Problem to solve:
Return the data below exactly, but only from the line containing "BAT202: 3.7V (plus" through the line containing "R203: 47k (IC202/PB1, VA) -> none", with both of those lines included.

Data for the task:
● ● ● ●

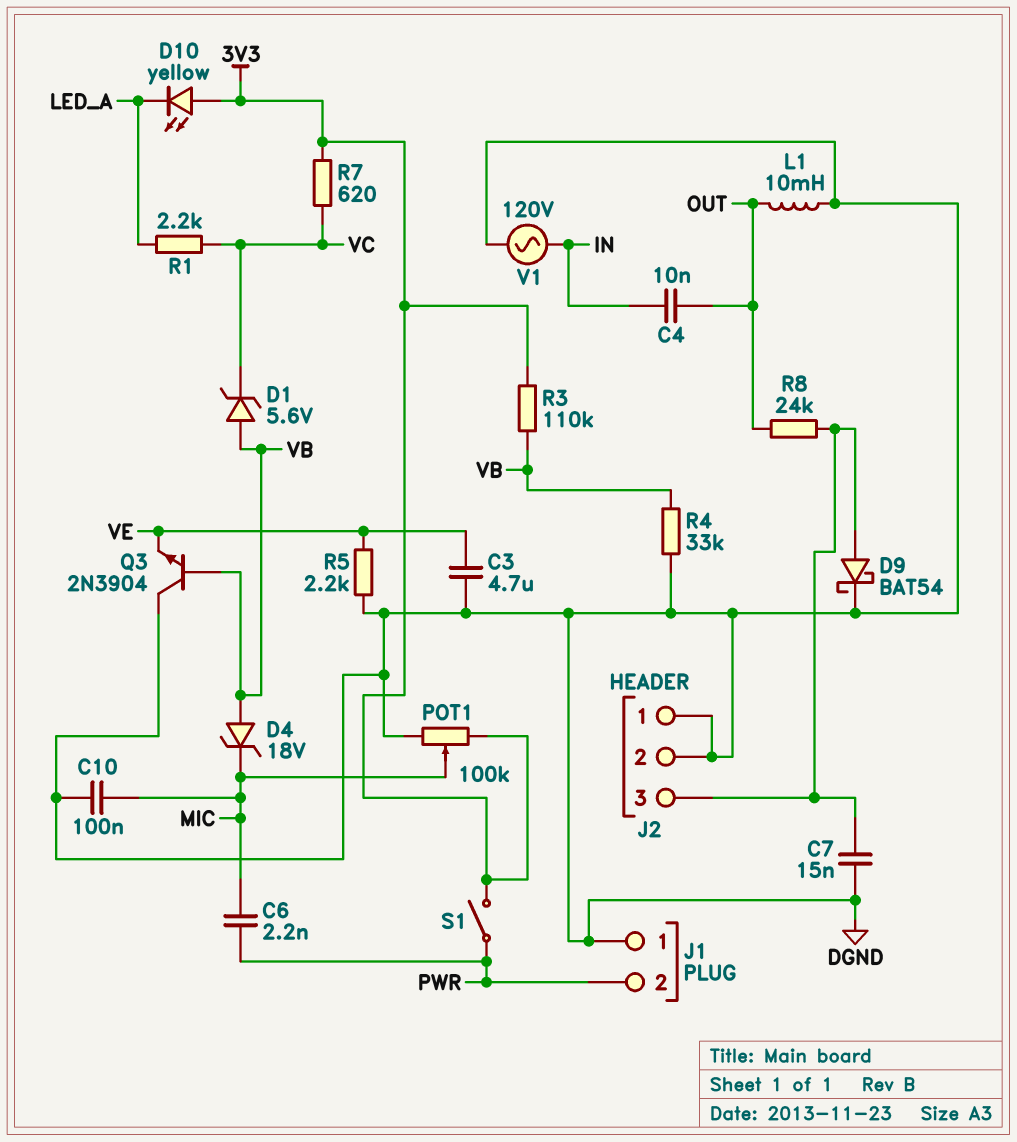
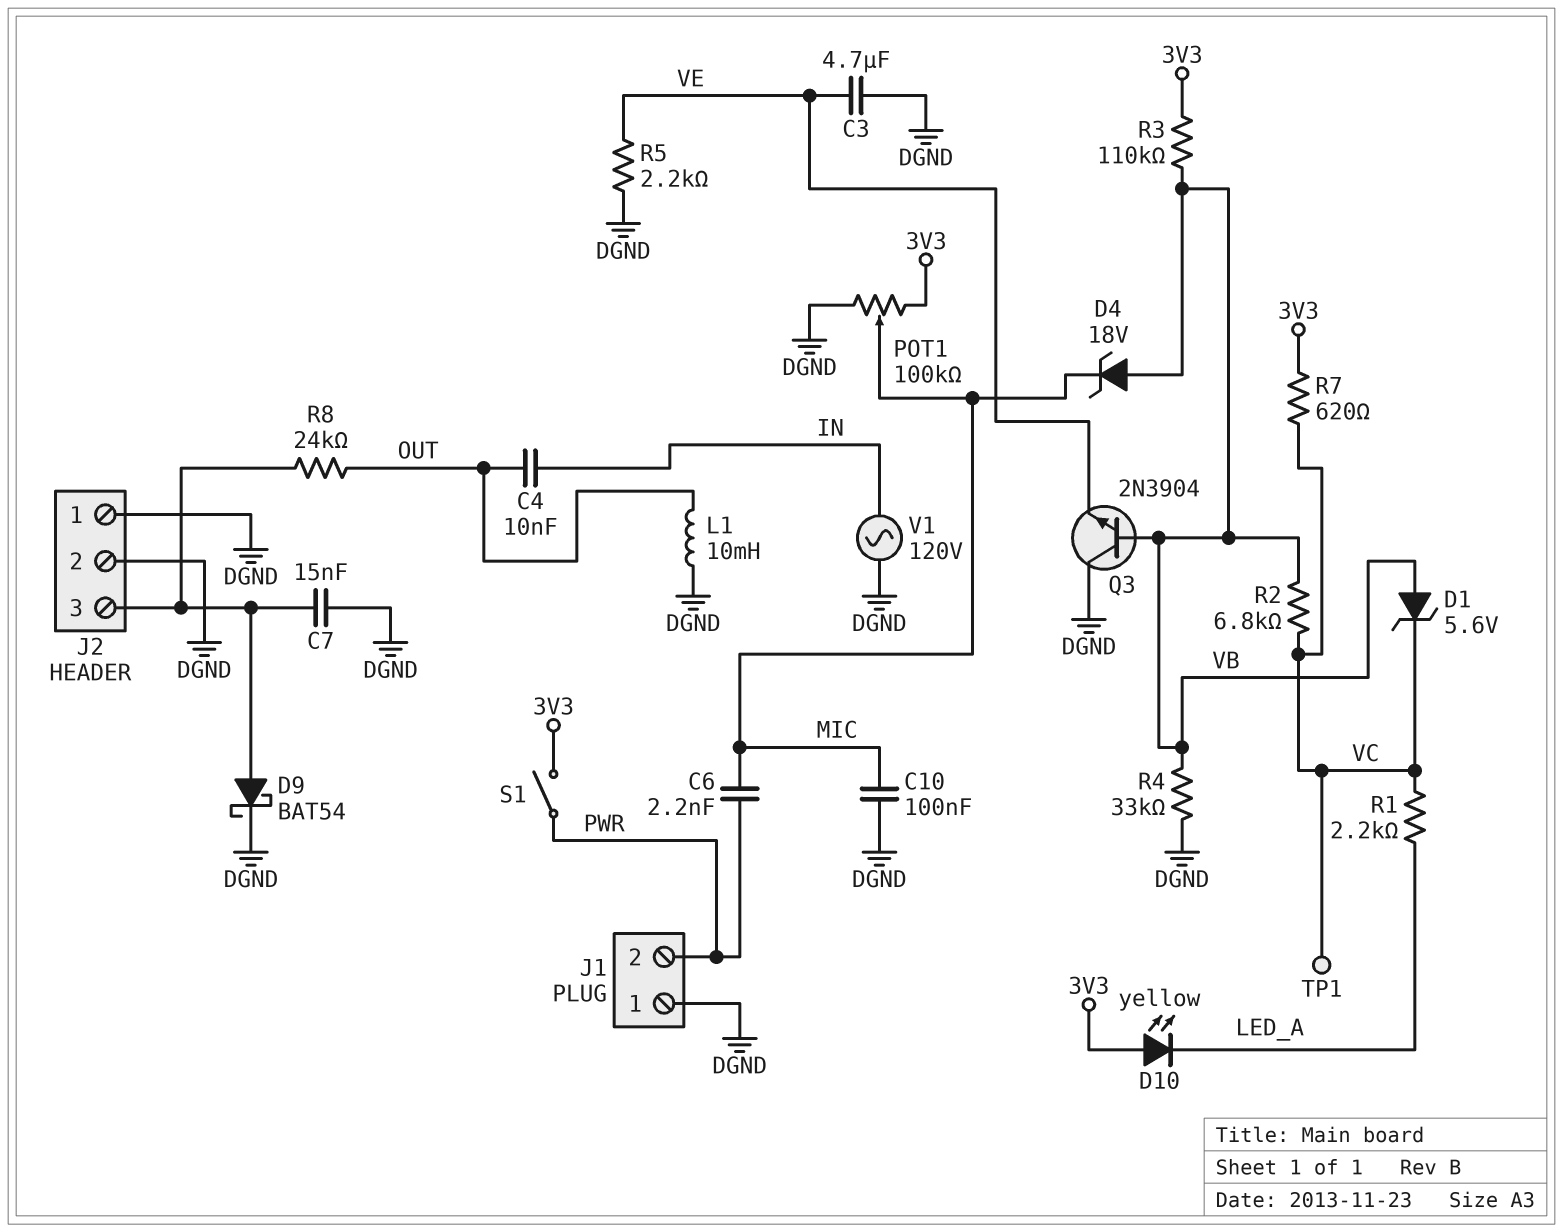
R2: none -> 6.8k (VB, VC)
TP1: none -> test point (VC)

● ● ● ●

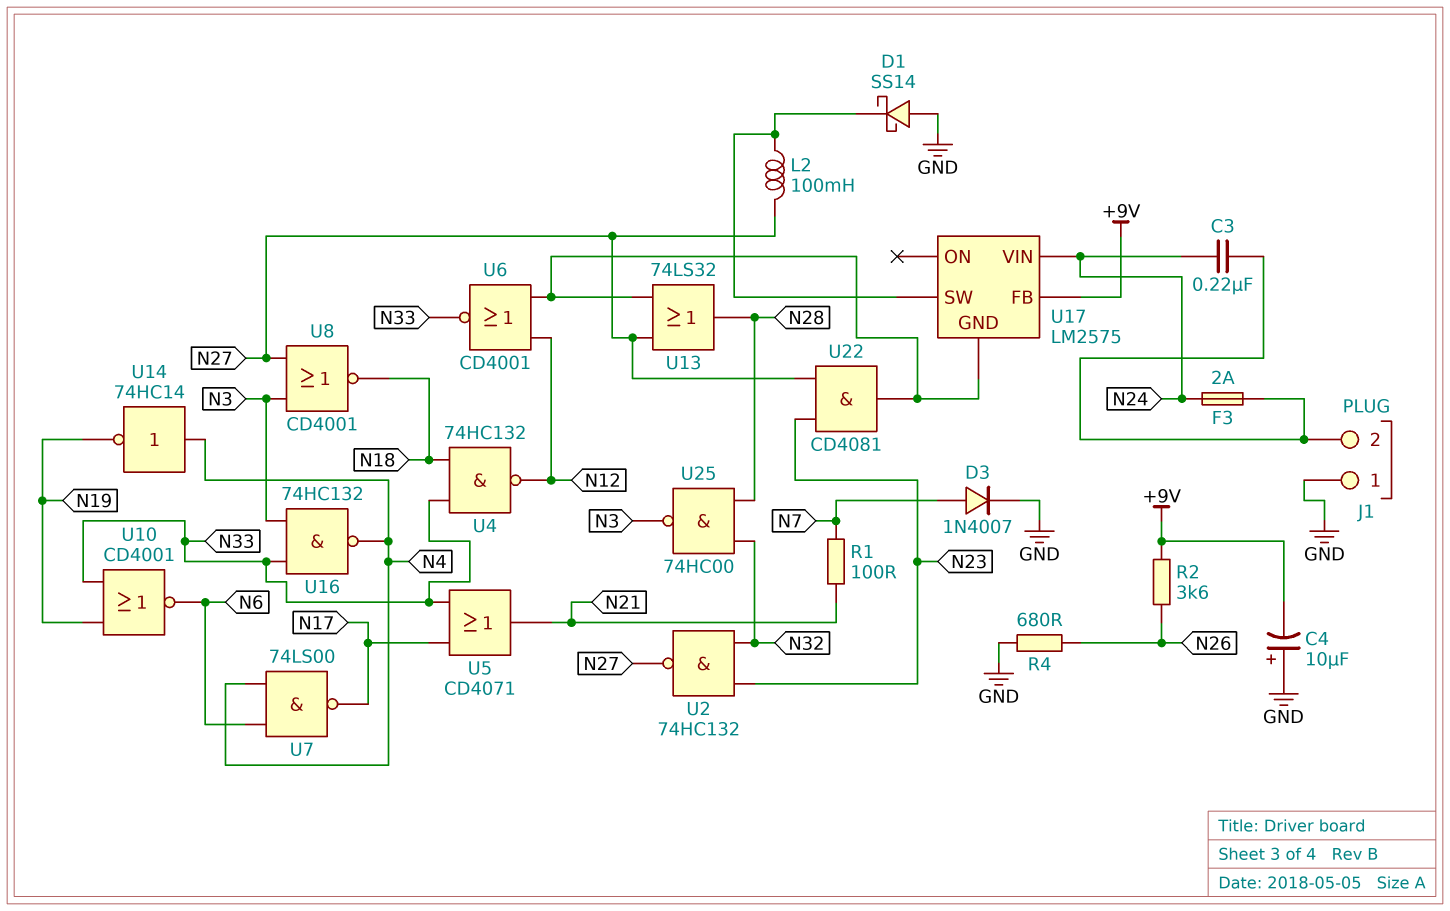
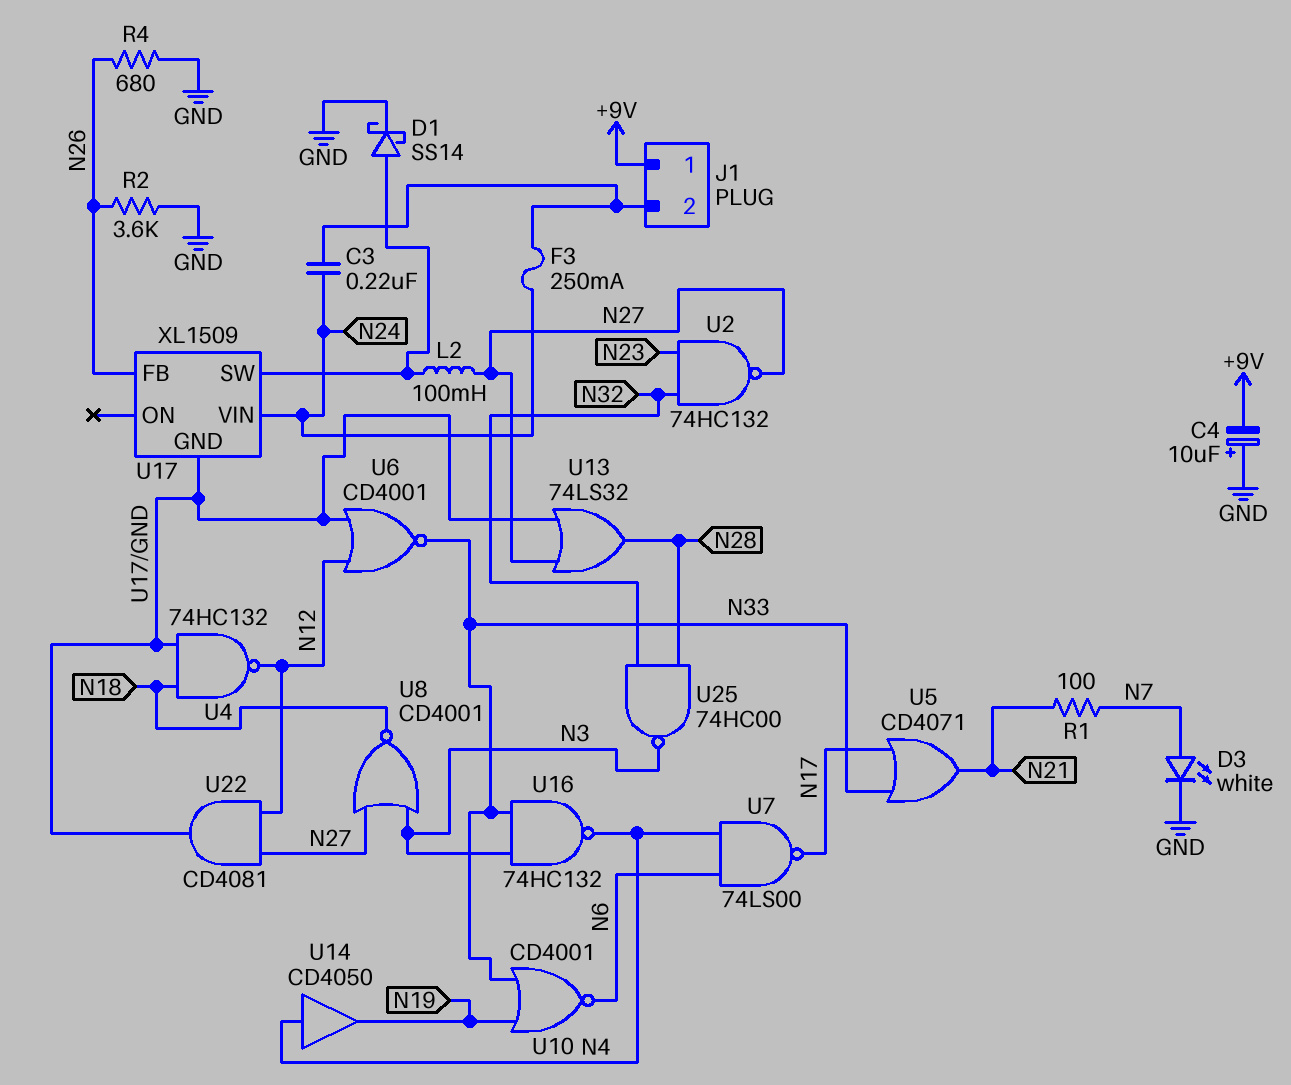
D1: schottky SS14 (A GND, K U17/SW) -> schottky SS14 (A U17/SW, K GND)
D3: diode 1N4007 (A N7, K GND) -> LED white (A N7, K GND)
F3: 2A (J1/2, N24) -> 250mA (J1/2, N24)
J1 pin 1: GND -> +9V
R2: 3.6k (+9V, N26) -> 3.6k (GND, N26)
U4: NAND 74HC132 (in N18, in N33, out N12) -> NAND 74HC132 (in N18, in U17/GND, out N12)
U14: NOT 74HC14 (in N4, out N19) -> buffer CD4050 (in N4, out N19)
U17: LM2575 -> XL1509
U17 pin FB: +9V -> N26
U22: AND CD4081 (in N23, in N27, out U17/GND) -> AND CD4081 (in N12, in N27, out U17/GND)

● ● ● ●

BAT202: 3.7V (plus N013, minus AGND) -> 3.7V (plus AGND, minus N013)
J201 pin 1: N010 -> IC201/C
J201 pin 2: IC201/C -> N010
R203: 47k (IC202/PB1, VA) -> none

● ● ● ●

Written response:
BAT202: 3.7V (plus N013, minus AGND) -> 3.7V (plus AGND, minus N013)
J201 pin 1: N010 -> IC201/C
J201 pin 2: IC201/C -> N010
R203: 47k (IC202/PB1, VA) -> none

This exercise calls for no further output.